─── INPUT FOR THIS TASK

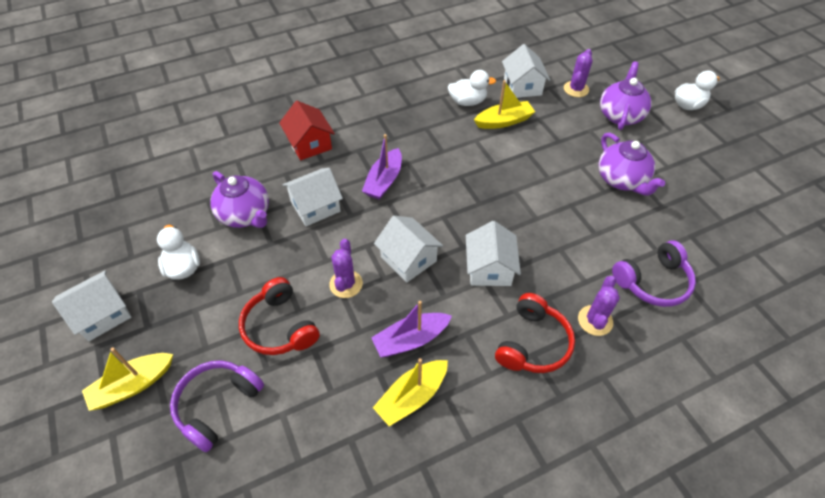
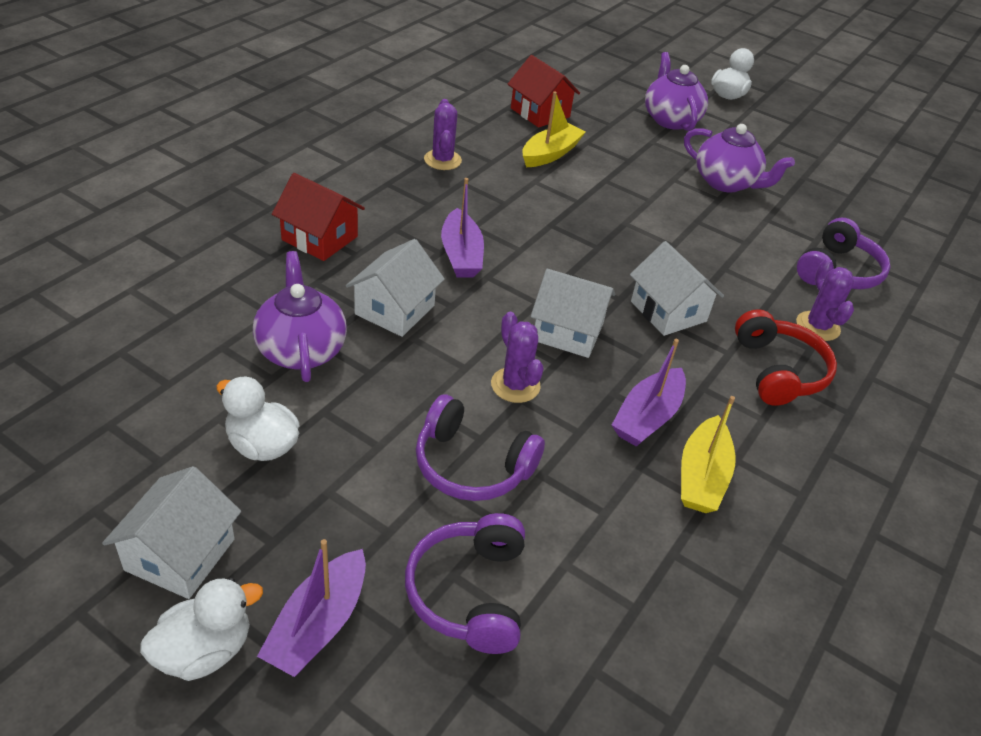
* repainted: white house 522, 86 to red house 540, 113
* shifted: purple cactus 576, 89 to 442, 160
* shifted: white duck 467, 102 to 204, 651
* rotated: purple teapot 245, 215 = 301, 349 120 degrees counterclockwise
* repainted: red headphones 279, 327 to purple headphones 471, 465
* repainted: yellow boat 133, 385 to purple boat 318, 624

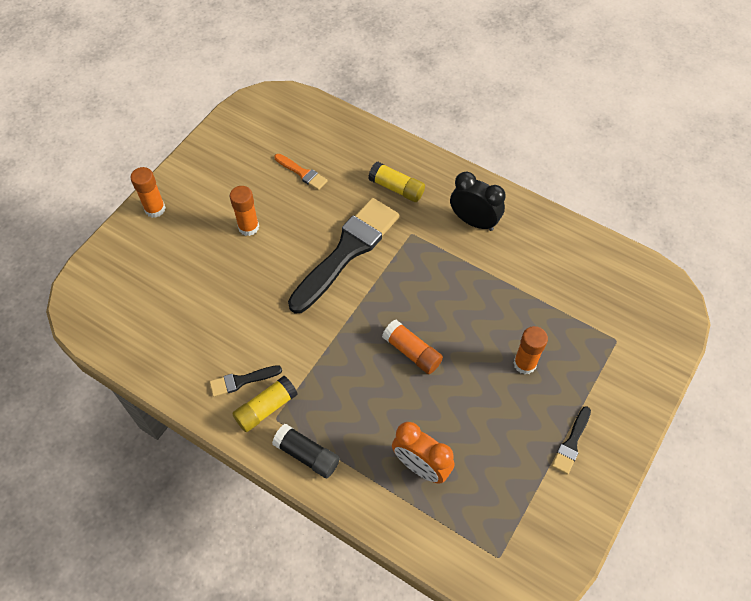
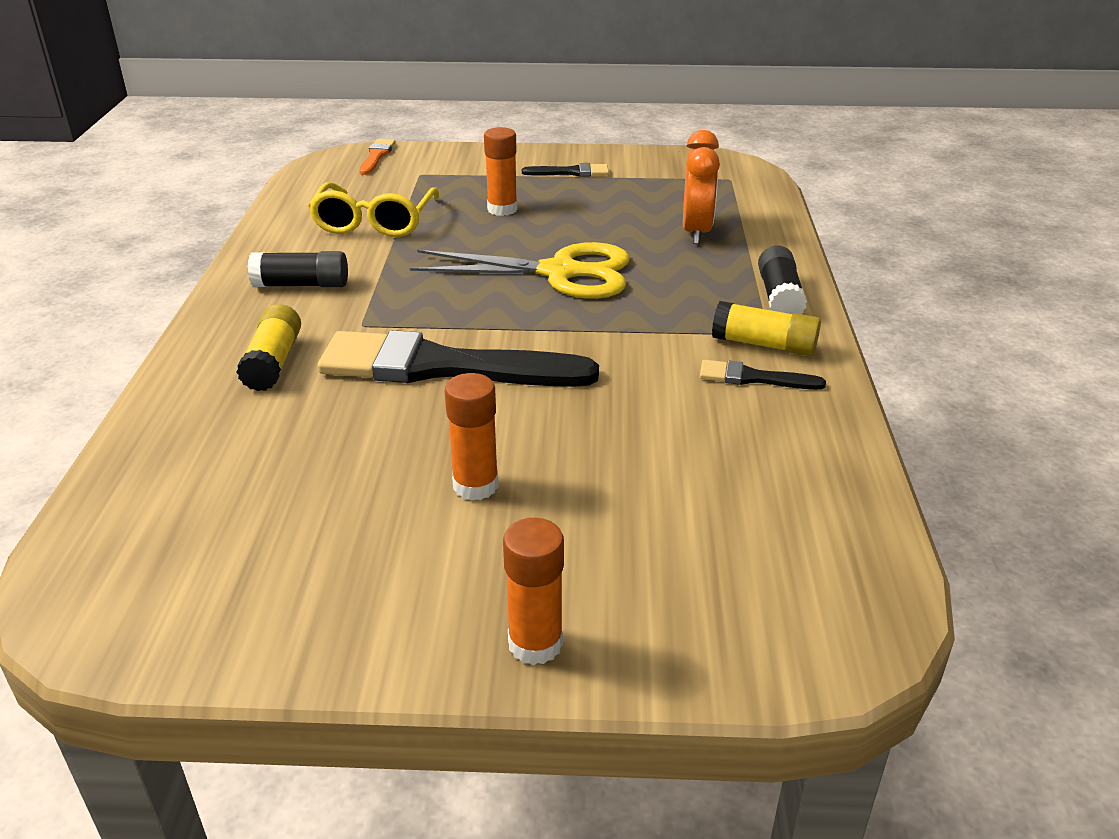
* shifted: orange brush 302, 173 to 376, 156
* swapped: black clock 474, 221 to black glue stick 301, 285
* swapped: orange glue stick 412, 352 to yellow scissors 561, 273
* rotated: black brush 242, 381 = 753, 378 150 degrees clockwise
* new: yellow glasses 374, 222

──────

In the entries above, the lines from the one bearing "to 204, 651" up to and including the one bearing "headphones 471, 465" should be transcribed exactly; no other line is wanted.

* shifted: white duck 467, 102 to 204, 651
* rotated: purple teapot 245, 215 = 301, 349 120 degrees counterclockwise
* repainted: red headphones 279, 327 to purple headphones 471, 465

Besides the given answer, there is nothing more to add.